REQUIRED WORK: Give the entries again in full. Nothing may be altered.

EXCERPTED DATA:
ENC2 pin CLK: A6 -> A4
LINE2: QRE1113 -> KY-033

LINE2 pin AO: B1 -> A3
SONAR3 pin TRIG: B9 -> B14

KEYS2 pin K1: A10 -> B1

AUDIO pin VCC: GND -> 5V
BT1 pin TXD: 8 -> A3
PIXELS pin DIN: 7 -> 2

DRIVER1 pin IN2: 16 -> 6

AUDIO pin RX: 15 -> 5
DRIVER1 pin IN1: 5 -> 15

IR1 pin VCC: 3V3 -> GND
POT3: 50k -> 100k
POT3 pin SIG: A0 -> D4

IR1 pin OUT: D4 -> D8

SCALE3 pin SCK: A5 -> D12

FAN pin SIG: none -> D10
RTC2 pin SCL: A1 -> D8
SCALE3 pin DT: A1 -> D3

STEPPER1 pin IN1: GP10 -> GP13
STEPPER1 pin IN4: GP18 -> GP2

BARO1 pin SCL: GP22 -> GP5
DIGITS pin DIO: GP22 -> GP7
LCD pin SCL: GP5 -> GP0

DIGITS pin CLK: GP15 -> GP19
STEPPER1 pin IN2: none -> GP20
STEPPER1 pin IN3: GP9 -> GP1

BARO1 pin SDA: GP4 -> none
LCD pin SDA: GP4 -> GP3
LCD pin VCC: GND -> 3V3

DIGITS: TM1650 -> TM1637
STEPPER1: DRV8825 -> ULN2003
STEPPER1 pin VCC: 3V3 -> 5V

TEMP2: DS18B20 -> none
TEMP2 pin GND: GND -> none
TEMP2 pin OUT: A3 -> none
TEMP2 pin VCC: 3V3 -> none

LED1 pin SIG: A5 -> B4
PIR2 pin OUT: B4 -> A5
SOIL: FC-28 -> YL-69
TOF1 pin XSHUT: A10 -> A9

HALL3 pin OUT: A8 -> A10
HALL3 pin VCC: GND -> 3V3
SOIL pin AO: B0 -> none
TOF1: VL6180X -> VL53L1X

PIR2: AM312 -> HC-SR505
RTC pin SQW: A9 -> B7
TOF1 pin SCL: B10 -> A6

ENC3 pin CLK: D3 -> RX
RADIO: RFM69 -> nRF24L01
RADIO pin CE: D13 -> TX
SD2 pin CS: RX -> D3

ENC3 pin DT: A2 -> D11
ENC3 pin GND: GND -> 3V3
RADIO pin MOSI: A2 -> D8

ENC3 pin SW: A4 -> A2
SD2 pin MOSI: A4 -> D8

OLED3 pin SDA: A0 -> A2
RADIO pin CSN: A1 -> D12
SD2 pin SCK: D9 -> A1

RESPONSE FOR THIS EXERCISE:
ENC2 pin CLK: A6 -> A4
LINE2: QRE1113 -> KY-033

LINE2 pin AO: B1 -> A3
SONAR3 pin TRIG: B9 -> B14

KEYS2 pin K1: A10 -> B1

AUDIO pin VCC: GND -> 5V
BT1 pin TXD: 8 -> A3
PIXELS pin DIN: 7 -> 2

DRIVER1 pin IN2: 16 -> 6

AUDIO pin RX: 15 -> 5
DRIVER1 pin IN1: 5 -> 15

IR1 pin VCC: 3V3 -> GND
POT3: 50k -> 100k
POT3 pin SIG: A0 -> D4

IR1 pin OUT: D4 -> D8

SCALE3 pin SCK: A5 -> D12

FAN pin SIG: none -> D10
RTC2 pin SCL: A1 -> D8
SCALE3 pin DT: A1 -> D3

STEPPER1 pin IN1: GP10 -> GP13
STEPPER1 pin IN4: GP18 -> GP2

BARO1 pin SCL: GP22 -> GP5
DIGITS pin DIO: GP22 -> GP7
LCD pin SCL: GP5 -> GP0

DIGITS pin CLK: GP15 -> GP19
STEPPER1 pin IN2: none -> GP20
STEPPER1 pin IN3: GP9 -> GP1

BARO1 pin SDA: GP4 -> none
LCD pin SDA: GP4 -> GP3
LCD pin VCC: GND -> 3V3

DIGITS: TM1650 -> TM1637
STEPPER1: DRV8825 -> ULN2003
STEPPER1 pin VCC: 3V3 -> 5V

TEMP2: DS18B20 -> none
TEMP2 pin GND: GND -> none
TEMP2 pin OUT: A3 -> none
TEMP2 pin VCC: 3V3 -> none

LED1 pin SIG: A5 -> B4
PIR2 pin OUT: B4 -> A5
SOIL: FC-28 -> YL-69
TOF1 pin XSHUT: A10 -> A9

HALL3 pin OUT: A8 -> A10
HALL3 pin VCC: GND -> 3V3
SOIL pin AO: B0 -> none
TOF1: VL6180X -> VL53L1X

PIR2: AM312 -> HC-SR505
RTC pin SQW: A9 -> B7
TOF1 pin SCL: B10 -> A6

ENC3 pin CLK: D3 -> RX
RADIO: RFM69 -> nRF24L01
RADIO pin CE: D13 -> TX
SD2 pin CS: RX -> D3

ENC3 pin DT: A2 -> D11
ENC3 pin GND: GND -> 3V3
RADIO pin MOSI: A2 -> D8

ENC3 pin SW: A4 -> A2
SD2 pin MOSI: A4 -> D8

OLED3 pin SDA: A0 -> A2
RADIO pin CSN: A1 -> D12
SD2 pin SCK: D9 -> A1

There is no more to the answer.